*** Opening Collected material ***

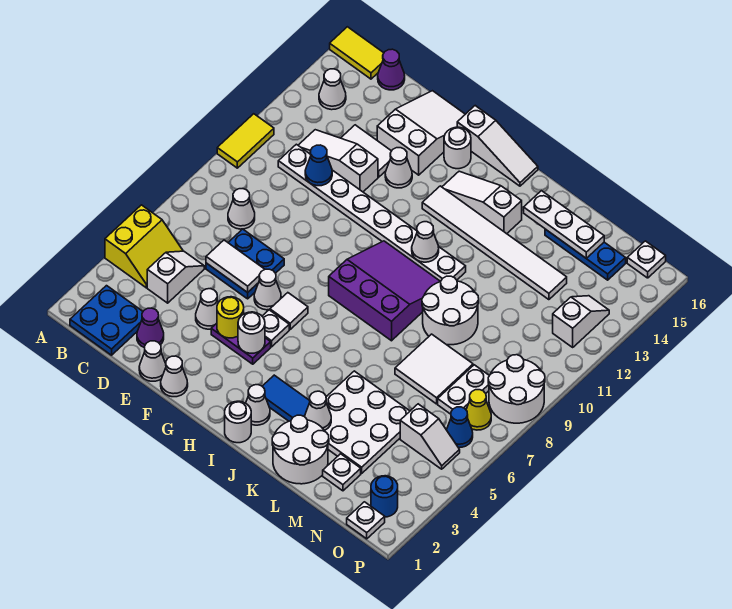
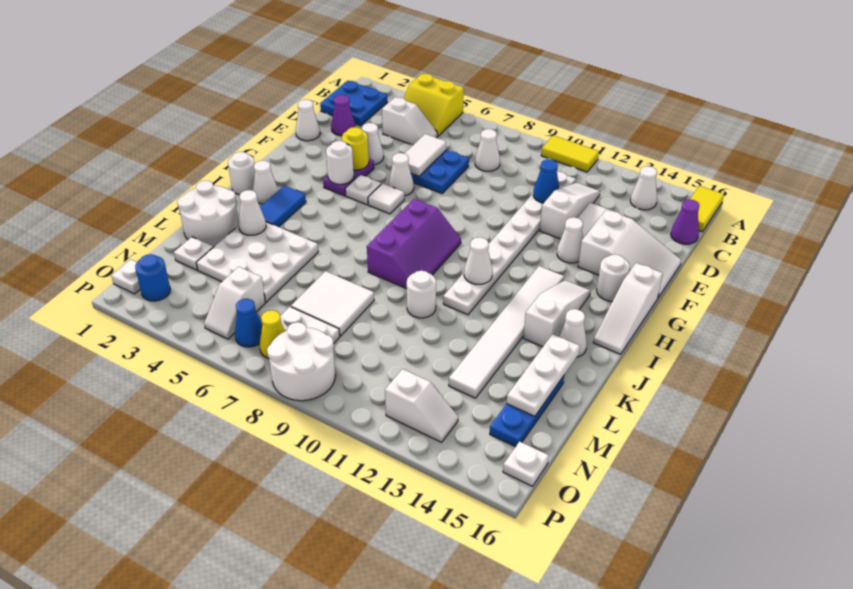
white cone F1 level 1 -> white cone J15 level 1
purple slope H8:J10 level 1 top 8 -> purple slope H8:J9 level 1 top 8
white round brick K9:L10 level 1 -> white round brick K10 level 1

*** Closing Collected material ***

Once the pictures are set aside, repeat the data above exactly.

white cone F1 level 1 -> white cone J15 level 1
purple slope H8:J10 level 1 top 8 -> purple slope H8:J9 level 1 top 8
white round brick K9:L10 level 1 -> white round brick K10 level 1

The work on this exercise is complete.